• _Given data_
┄┄┄┄┄┄

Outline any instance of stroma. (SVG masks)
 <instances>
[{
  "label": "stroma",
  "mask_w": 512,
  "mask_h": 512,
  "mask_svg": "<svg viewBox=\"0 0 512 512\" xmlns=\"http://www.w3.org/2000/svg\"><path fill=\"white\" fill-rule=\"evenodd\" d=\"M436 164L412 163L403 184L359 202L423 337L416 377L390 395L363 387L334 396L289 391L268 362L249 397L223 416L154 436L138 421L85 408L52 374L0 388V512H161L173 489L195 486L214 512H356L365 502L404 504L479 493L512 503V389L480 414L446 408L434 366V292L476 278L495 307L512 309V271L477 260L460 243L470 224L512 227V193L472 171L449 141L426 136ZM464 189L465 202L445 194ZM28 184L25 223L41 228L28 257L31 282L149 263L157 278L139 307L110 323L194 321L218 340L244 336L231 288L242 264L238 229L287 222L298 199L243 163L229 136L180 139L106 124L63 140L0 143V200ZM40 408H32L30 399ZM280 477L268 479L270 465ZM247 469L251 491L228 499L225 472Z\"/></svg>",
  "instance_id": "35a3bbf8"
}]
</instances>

┄┄┄┄┄┄

Reproduce the listing above word for word.

• _Reply to the task_
Outline any instance of stroma. (SVG masks)
 <instances>
[{
  "label": "stroma",
  "mask_w": 512,
  "mask_h": 512,
  "mask_svg": "<svg viewBox=\"0 0 512 512\" xmlns=\"http://www.w3.org/2000/svg\"><path fill=\"white\" fill-rule=\"evenodd\" d=\"M436 164L412 163L403 184L359 202L423 337L416 377L390 395L363 387L334 396L289 391L268 362L249 397L223 416L154 436L138 421L85 408L52 374L0 388V512H161L173 489L195 486L214 512H356L365 502L404 504L479 493L512 503V389L480 414L446 408L434 366V292L476 278L495 307L512 309V271L477 260L460 243L470 224L512 227V193L472 171L449 141L426 136ZM464 189L465 202L445 194ZM28 184L25 223L41 228L28 257L31 282L149 263L157 278L139 307L110 323L194 321L218 340L244 336L231 288L242 264L238 229L287 222L298 199L243 163L229 136L180 139L106 124L63 140L0 143V200ZM40 408H32L30 399ZM280 477L268 479L270 465ZM247 469L251 491L228 499L225 472Z\"/></svg>",
  "instance_id": "35a3bbf8"
}]
</instances>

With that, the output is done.